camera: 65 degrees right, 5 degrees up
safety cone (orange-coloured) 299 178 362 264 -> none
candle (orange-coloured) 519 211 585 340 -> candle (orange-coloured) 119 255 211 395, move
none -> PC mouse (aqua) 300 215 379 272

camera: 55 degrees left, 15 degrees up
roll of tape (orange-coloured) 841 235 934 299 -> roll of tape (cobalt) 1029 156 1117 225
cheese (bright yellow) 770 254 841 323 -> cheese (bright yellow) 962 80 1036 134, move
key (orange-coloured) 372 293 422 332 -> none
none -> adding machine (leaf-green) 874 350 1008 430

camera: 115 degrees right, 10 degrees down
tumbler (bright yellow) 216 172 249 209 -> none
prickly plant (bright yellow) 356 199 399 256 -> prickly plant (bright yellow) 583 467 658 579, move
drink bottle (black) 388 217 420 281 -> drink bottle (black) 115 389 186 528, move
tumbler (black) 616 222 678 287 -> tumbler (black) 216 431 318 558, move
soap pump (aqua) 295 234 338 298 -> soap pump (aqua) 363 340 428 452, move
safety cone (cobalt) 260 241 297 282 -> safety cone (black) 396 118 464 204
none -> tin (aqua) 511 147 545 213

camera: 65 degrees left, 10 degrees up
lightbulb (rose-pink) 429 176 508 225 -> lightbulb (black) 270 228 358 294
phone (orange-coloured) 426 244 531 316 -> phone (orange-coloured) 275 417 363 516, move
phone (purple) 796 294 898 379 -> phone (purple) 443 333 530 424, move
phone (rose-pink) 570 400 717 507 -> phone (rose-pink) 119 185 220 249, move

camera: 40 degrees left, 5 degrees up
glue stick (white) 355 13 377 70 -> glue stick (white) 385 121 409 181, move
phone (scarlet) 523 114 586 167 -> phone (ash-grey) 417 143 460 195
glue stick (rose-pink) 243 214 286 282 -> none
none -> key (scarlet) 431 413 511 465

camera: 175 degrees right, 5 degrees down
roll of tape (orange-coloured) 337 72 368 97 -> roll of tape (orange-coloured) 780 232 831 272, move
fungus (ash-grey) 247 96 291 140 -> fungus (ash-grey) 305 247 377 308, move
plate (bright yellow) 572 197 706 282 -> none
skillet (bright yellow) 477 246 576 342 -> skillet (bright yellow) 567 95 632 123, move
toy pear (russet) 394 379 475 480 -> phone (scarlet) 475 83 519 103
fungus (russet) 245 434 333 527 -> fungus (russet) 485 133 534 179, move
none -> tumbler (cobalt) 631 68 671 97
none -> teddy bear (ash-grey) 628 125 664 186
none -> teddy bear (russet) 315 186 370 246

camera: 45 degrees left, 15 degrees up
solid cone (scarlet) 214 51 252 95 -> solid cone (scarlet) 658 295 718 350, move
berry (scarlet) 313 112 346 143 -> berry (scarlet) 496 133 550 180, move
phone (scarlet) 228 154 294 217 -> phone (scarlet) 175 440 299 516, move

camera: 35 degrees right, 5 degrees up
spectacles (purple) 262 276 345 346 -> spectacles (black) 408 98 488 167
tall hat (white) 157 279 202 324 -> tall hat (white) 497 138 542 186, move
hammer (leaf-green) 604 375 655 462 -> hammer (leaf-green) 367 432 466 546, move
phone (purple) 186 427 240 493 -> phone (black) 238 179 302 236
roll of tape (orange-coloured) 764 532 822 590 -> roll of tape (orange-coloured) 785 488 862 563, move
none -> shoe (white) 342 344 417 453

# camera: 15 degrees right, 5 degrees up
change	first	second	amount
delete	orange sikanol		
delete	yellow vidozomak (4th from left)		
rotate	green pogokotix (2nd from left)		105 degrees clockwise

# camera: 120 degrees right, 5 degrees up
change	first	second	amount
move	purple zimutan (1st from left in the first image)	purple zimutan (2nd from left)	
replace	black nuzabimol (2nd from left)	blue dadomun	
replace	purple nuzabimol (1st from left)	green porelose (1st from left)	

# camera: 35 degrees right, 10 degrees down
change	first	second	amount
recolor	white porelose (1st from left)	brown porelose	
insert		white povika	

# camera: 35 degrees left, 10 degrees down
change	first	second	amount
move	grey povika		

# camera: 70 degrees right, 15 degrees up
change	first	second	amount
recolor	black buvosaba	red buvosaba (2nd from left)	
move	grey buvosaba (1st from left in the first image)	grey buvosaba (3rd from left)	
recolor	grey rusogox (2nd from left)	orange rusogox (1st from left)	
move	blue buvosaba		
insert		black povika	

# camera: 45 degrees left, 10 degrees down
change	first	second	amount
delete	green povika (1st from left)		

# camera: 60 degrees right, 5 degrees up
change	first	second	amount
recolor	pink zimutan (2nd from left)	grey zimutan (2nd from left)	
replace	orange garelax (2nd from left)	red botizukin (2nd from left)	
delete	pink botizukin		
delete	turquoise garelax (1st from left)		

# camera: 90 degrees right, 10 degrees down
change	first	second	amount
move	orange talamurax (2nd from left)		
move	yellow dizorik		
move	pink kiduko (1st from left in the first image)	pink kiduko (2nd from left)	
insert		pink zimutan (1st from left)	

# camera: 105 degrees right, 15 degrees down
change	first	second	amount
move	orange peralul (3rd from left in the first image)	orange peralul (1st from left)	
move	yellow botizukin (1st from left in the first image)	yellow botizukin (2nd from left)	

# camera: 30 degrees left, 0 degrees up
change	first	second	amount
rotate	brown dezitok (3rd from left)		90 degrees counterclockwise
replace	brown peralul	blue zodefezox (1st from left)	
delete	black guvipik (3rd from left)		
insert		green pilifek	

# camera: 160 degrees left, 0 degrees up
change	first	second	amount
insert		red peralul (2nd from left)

------------------------------------------------

The records shown above should be given again word for word.

- Task result
camera: 65 degrees right, 5 degrees up
safety cone (orange-coloured) 299 178 362 264 -> none
candle (orange-coloured) 519 211 585 340 -> candle (orange-coloured) 119 255 211 395, move
none -> PC mouse (aqua) 300 215 379 272

camera: 55 degrees left, 15 degrees up
roll of tape (orange-coloured) 841 235 934 299 -> roll of tape (cobalt) 1029 156 1117 225
cheese (bright yellow) 770 254 841 323 -> cheese (bright yellow) 962 80 1036 134, move
key (orange-coloured) 372 293 422 332 -> none
none -> adding machine (leaf-green) 874 350 1008 430

camera: 115 degrees right, 10 degrees down
tumbler (bright yellow) 216 172 249 209 -> none
prickly plant (bright yellow) 356 199 399 256 -> prickly plant (bright yellow) 583 467 658 579, move
drink bottle (black) 388 217 420 281 -> drink bottle (black) 115 389 186 528, move
tumbler (black) 616 222 678 287 -> tumbler (black) 216 431 318 558, move
soap pump (aqua) 295 234 338 298 -> soap pump (aqua) 363 340 428 452, move
safety cone (cobalt) 260 241 297 282 -> safety cone (black) 396 118 464 204
none -> tin (aqua) 511 147 545 213

camera: 65 degrees left, 10 degrees up
lightbulb (rose-pink) 429 176 508 225 -> lightbulb (black) 270 228 358 294
phone (orange-coloured) 426 244 531 316 -> phone (orange-coloured) 275 417 363 516, move
phone (purple) 796 294 898 379 -> phone (purple) 443 333 530 424, move
phone (rose-pink) 570 400 717 507 -> phone (rose-pink) 119 185 220 249, move

camera: 40 degrees left, 5 degrees up
glue stick (white) 355 13 377 70 -> glue stick (white) 385 121 409 181, move
phone (scarlet) 523 114 586 167 -> phone (ash-grey) 417 143 460 195
glue stick (rose-pink) 243 214 286 282 -> none
none -> key (scarlet) 431 413 511 465

camera: 175 degrees right, 5 degrees down
roll of tape (orange-coloured) 337 72 368 97 -> roll of tape (orange-coloured) 780 232 831 272, move
fungus (ash-grey) 247 96 291 140 -> fungus (ash-grey) 305 247 377 308, move
plate (bright yellow) 572 197 706 282 -> none
skillet (bright yellow) 477 246 576 342 -> skillet (bright yellow) 567 95 632 123, move
toy pear (russet) 394 379 475 480 -> phone (scarlet) 475 83 519 103
fungus (russet) 245 434 333 527 -> fungus (russet) 485 133 534 179, move
none -> tumbler (cobalt) 631 68 671 97
none -> teddy bear (ash-grey) 628 125 664 186
none -> teddy bear (russet) 315 186 370 246

camera: 45 degrees left, 15 degrees up
solid cone (scarlet) 214 51 252 95 -> solid cone (scarlet) 658 295 718 350, move
berry (scarlet) 313 112 346 143 -> berry (scarlet) 496 133 550 180, move
phone (scarlet) 228 154 294 217 -> phone (scarlet) 175 440 299 516, move

camera: 35 degrees right, 5 degrees up
spectacles (purple) 262 276 345 346 -> spectacles (black) 408 98 488 167
tall hat (white) 157 279 202 324 -> tall hat (white) 497 138 542 186, move
hammer (leaf-green) 604 375 655 462 -> hammer (leaf-green) 367 432 466 546, move
phone (purple) 186 427 240 493 -> phone (black) 238 179 302 236
roll of tape (orange-coloured) 764 532 822 590 -> roll of tape (orange-coloured) 785 488 862 563, move
none -> shoe (white) 342 344 417 453

# camera: 15 degrees right, 5 degrees up
change	first	second	amount
delete	orange sikanol		
delete	yellow vidozomak (4th from left)		
rotate	green pogokotix (2nd from left)		105 degrees clockwise

# camera: 120 degrees right, 5 degrees up
change	first	second	amount
move	purple zimutan (1st from left in the first image)	purple zimutan (2nd from left)	
replace	black nuzabimol (2nd from left)	blue dadomun	
replace	purple nuzabimol (1st from left)	green porelose (1st from left)	

# camera: 35 degrees right, 10 degrees down
change	first	second	amount
recolor	white porelose (1st from left)	brown porelose	
insert		white povika	

# camera: 35 degrees left, 10 degrees down
change	first	second	amount
move	grey povika		

# camera: 70 degrees right, 15 degrees up
change	first	second	amount
recolor	black buvosaba	red buvosaba (2nd from left)	
move	grey buvosaba (1st from left in the first image)	grey buvosaba (3rd from left)	
recolor	grey rusogox (2nd from left)	orange rusogox (1st from left)	
move	blue buvosaba		
insert		black povika	

# camera: 45 degrees left, 10 degrees down
change	first	second	amount
delete	green povika (1st from left)		

# camera: 60 degrees right, 5 degrees up
change	first	second	amount
recolor	pink zimutan (2nd from left)	grey zimutan (2nd from left)	
replace	orange garelax (2nd from left)	red botizukin (2nd from left)	
delete	pink botizukin		
delete	turquoise garelax (1st from left)		

# camera: 90 degrees right, 10 degrees down
change	first	second	amount
move	orange talamurax (2nd from left)		
move	yellow dizorik		
move	pink kiduko (1st from left in the first image)	pink kiduko (2nd from left)	
insert		pink zimutan (1st from left)	

# camera: 105 degrees right, 15 degrees down
change	first	second	amount
move	orange peralul (3rd from left in the first image)	orange peralul (1st from left)	
move	yellow botizukin (1st from left in the first image)	yellow botizukin (2nd from left)	

# camera: 30 degrees left, 0 degrees up
change	first	second	amount
rotate	brown dezitok (3rd from left)		90 degrees counterclockwise
replace	brown peralul	blue zodefezox (1st from left)	
delete	black guvipik (3rd from left)		
insert		green pilifek	

# camera: 160 degrees left, 0 degrees up
change	first	second	amount
insert		red peralul (2nd from left)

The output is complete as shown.